*** Begin section ***

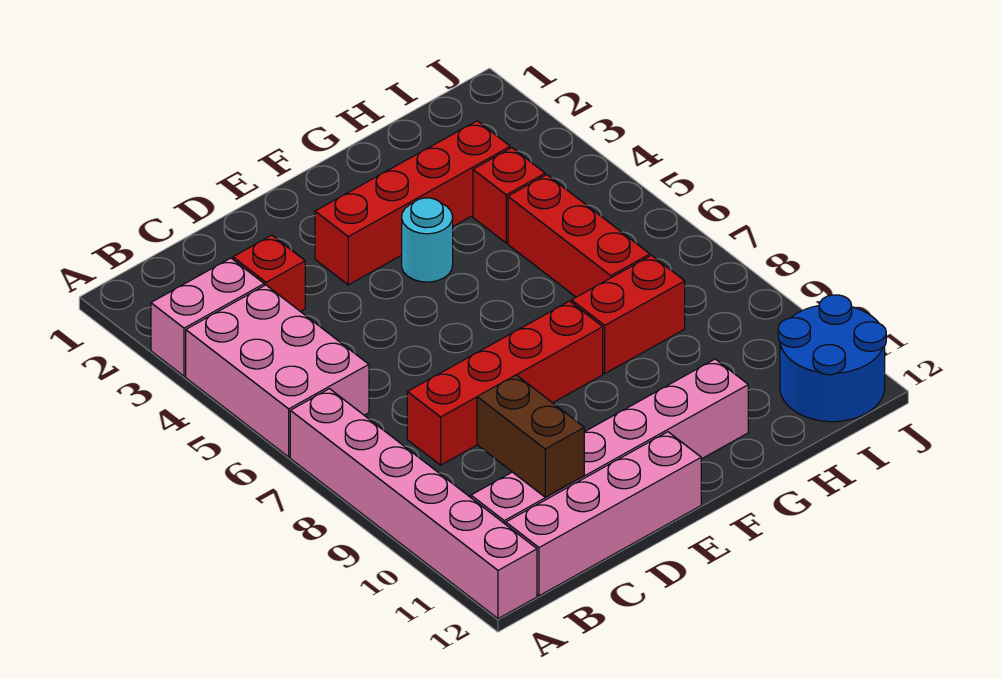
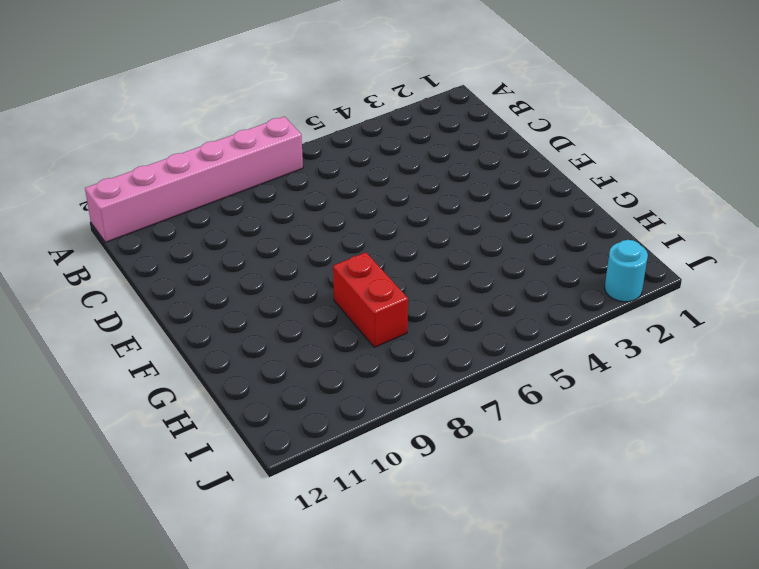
cyan round brick J2 level 1 -> cyan round brick F4 level 1
none -> pink brick A3:B3 level 1
none -> pink brick A4:B6 level 1
none -> pink brick B11:G11 level 1

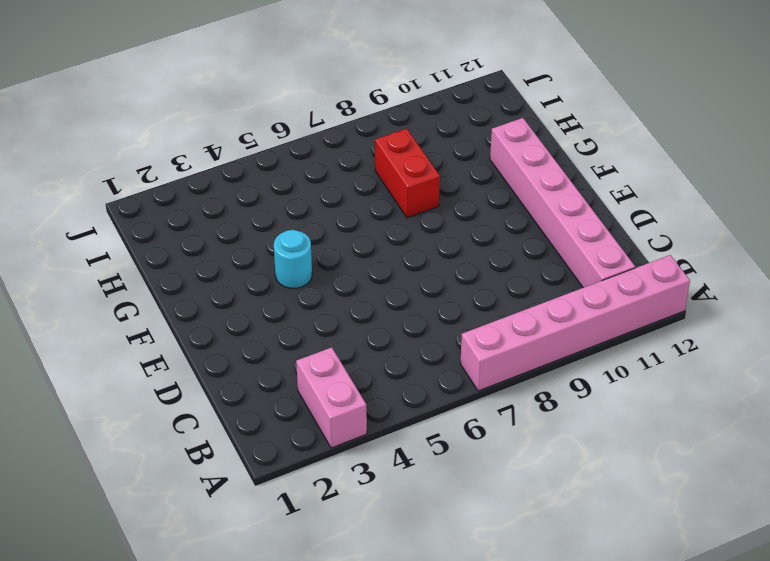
none -> pink brick A4:B6 level 1
none -> pink brick B12:E12 level 1
none -> red brick C3 level 1

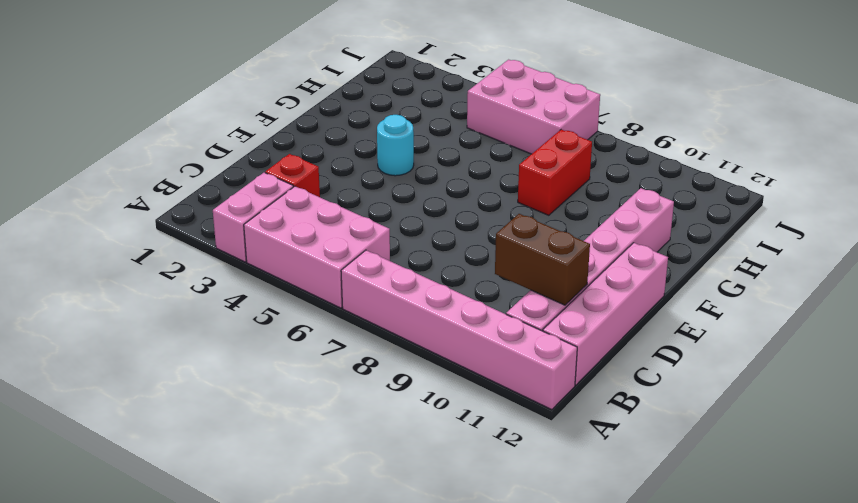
pink brick I5:J7 level 1 -> none
none -> red brick C8:F8 level 1
none -> red brick E3:H3 level 1
none -> red brick H4 level 1

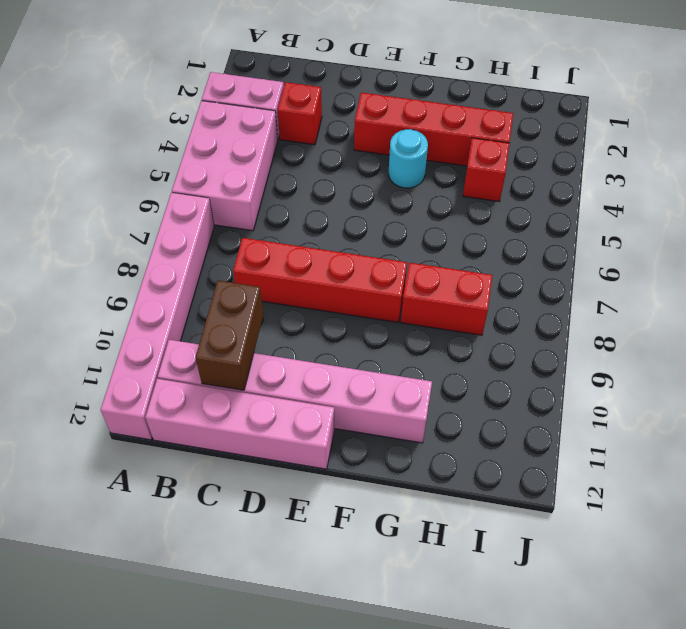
none -> red brick H5:H7 level 1
none -> blue round brick I11:J12 level 1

*** End section ***

EXERCISE DETAILS:
The lines to quote run from the one containing "none -> red brick H5:H7 level 1" through the final line of the material above; please give them exactly, both ends included, and nothing else.

TASK RESPONSE:
none -> red brick H5:H7 level 1
none -> blue round brick I11:J12 level 1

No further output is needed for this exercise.